> _Supplied data_
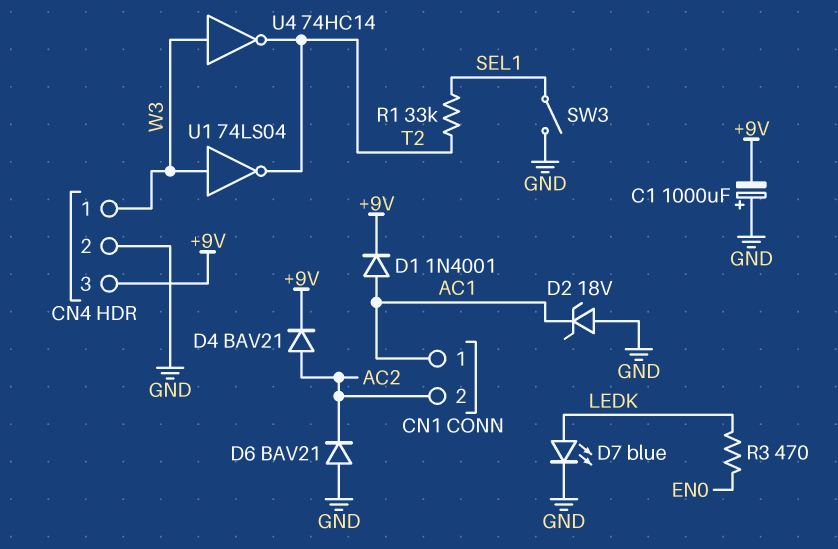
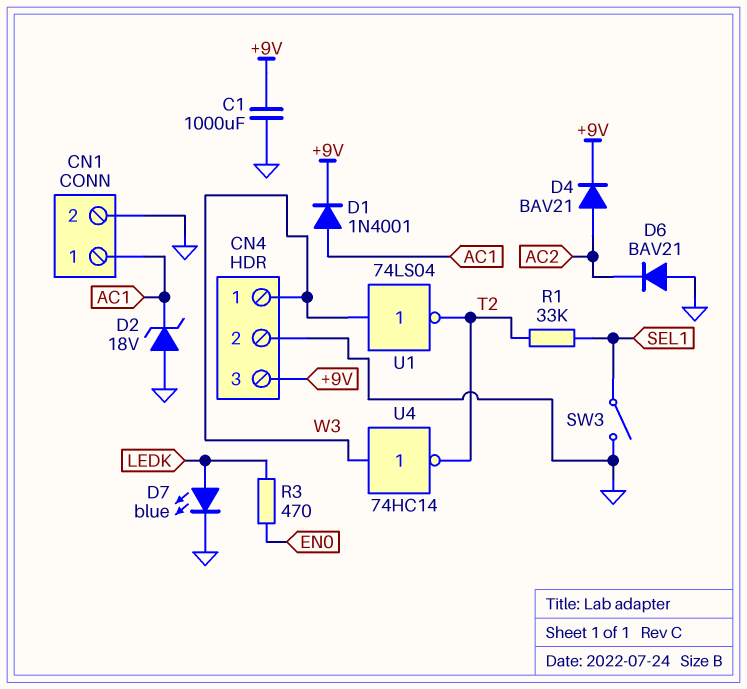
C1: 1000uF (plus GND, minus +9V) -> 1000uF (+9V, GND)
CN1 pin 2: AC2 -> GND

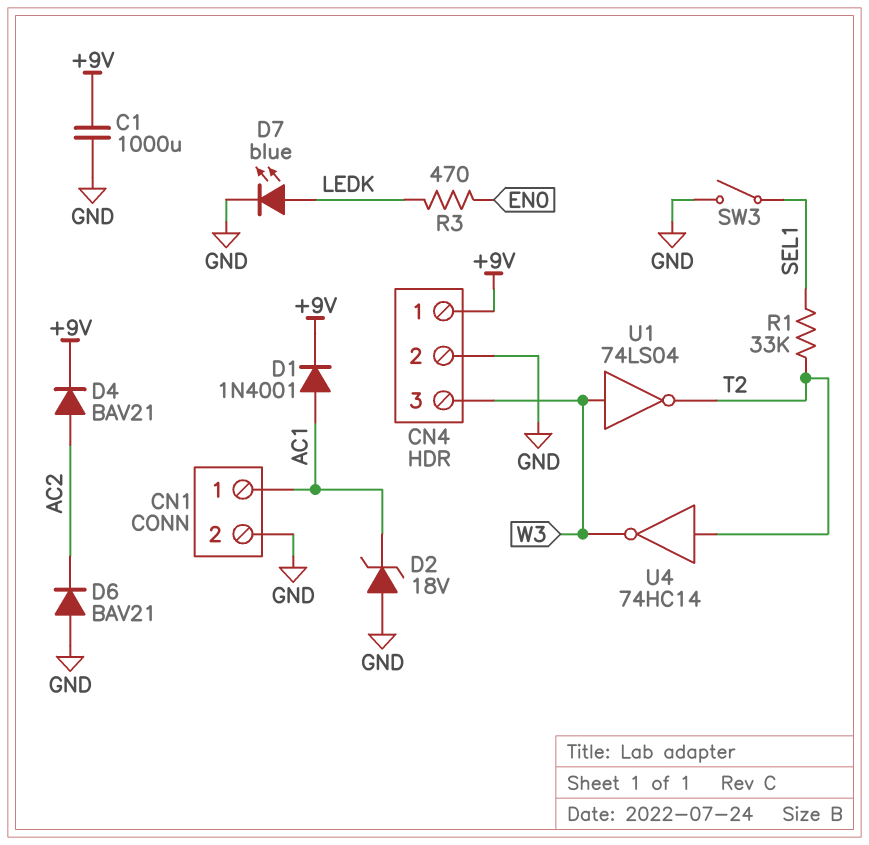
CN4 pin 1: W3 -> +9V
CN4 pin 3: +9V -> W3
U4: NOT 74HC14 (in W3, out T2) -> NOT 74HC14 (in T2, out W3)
--
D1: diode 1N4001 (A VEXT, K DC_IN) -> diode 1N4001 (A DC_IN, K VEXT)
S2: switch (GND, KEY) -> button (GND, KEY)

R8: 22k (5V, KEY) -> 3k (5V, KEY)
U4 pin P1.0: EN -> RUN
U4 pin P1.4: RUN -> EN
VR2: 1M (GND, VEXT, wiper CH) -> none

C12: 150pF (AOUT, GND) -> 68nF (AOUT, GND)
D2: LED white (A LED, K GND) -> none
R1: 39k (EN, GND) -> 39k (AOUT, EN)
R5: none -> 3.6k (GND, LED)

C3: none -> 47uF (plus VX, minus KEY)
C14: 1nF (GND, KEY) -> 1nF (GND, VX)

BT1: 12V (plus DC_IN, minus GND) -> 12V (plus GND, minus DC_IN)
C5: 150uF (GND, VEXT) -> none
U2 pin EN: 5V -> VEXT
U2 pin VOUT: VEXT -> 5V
* * *
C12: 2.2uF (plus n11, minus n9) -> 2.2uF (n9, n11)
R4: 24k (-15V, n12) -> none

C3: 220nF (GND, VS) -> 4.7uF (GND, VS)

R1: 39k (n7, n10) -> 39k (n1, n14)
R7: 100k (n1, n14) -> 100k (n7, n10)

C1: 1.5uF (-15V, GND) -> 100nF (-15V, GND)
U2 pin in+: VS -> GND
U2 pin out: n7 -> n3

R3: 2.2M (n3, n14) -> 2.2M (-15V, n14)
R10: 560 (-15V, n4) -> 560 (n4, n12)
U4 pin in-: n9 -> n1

> _How to complete this task_
Copy out the lines above with "none" in them.

> _Written answer_
VR2: 1M (GND, VEXT, wiper CH) -> none
D2: LED white (A LED, K GND) -> none
R5: none -> 3.6k (GND, LED)
C3: none -> 47uF (plus VX, minus KEY)
C5: 150uF (GND, VEXT) -> none
R4: 24k (-15V, n12) -> none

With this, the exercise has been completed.